Data excerpts:

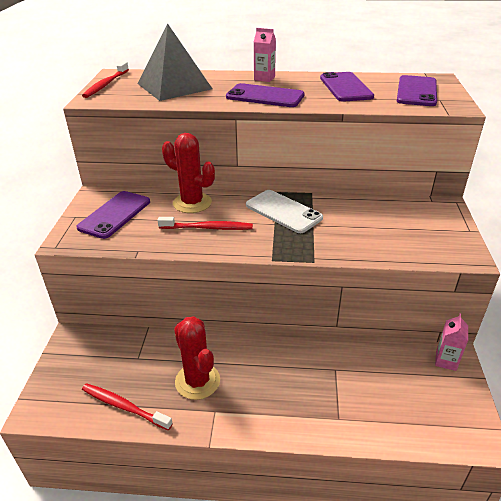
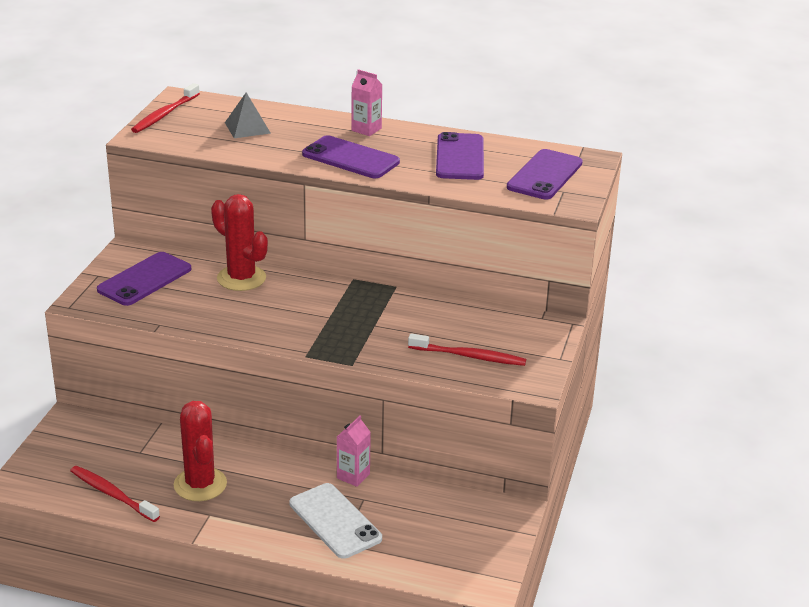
camera: 10 degrees right, 5 degrees down
(174, 86) = (247, 127): grey pyramid -> grey pyramid, size x0.52
(208, 228) = (248, 310): red toothbrush -> red toothbrush (469, 356)
(283, 211) = (347, 304): white phone -> white phone (335, 521)
(446, 361) = (500, 511): pink carton -> pink carton (353, 476)

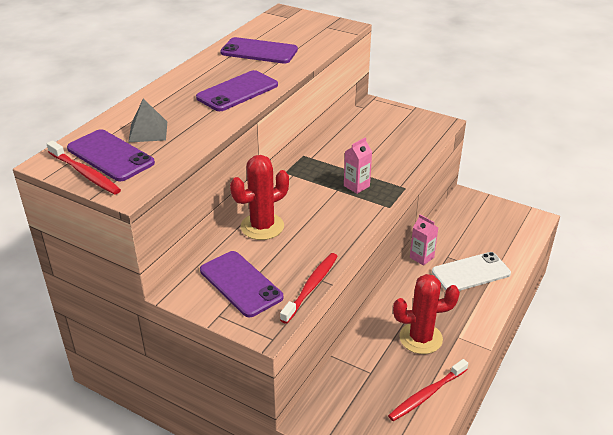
camera: 75 degrees left, 5 degrees up
(366, 129) = (188, 79): pink carton -> pink carton (356, 186)
(469, 356) = (404, 140): red toothbrush -> red toothbrush (311, 287)
(545, 175) = (301, 28): purple phone -> purple phone (110, 156)

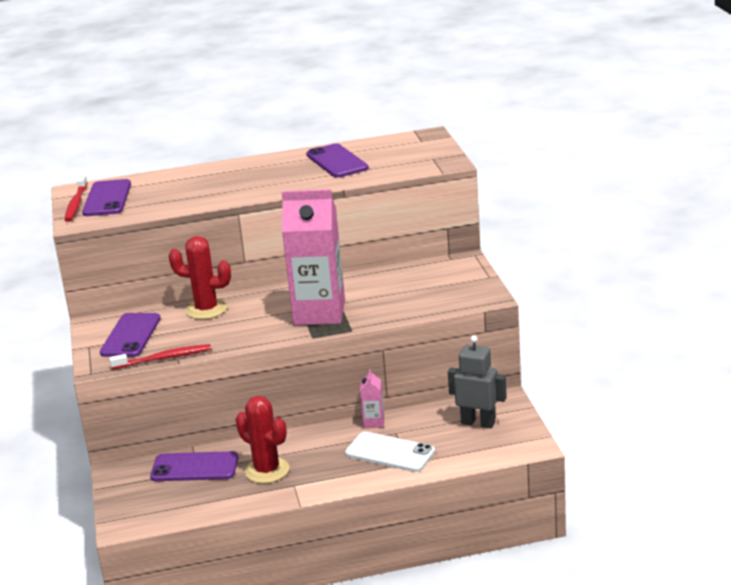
camera: 50 degrees right, 10 degrees down
(148, 131) = (154, 192): grey pyramid -> none
(237, 91) = (258, 186): purple phone -> purple phone (194, 467)
(356, 186) = (319, 313): pink carton -> pink carton, size x2.39
(426, 394) = (206, 502): red toothbrush -> none
(480, 221) = (478, 423): none -> grey robot

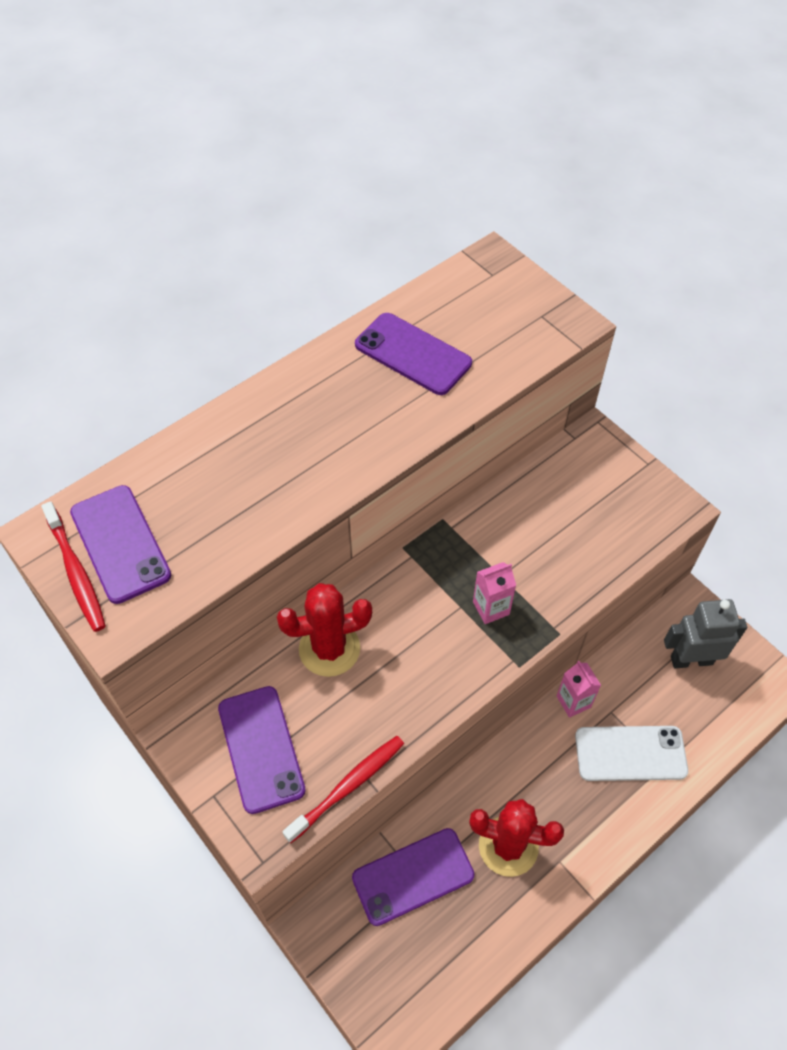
camera: 30 degrees left, 30 degrees up
(319, 313) = (491, 608): pink carton -> pink carton, size x0.42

__JOB ITEM__.
Print, without alteration, only the lines above between the one holding "(148, 131) = (154, 192): grey pyramid -> none" and the one holding "(426, 394) = (206, 502): red", inclusive.

__TASK RESULT__.
(148, 131) = (154, 192): grey pyramid -> none
(237, 91) = (258, 186): purple phone -> purple phone (194, 467)
(356, 186) = (319, 313): pink carton -> pink carton, size x2.39
(426, 394) = (206, 502): red toothbrush -> none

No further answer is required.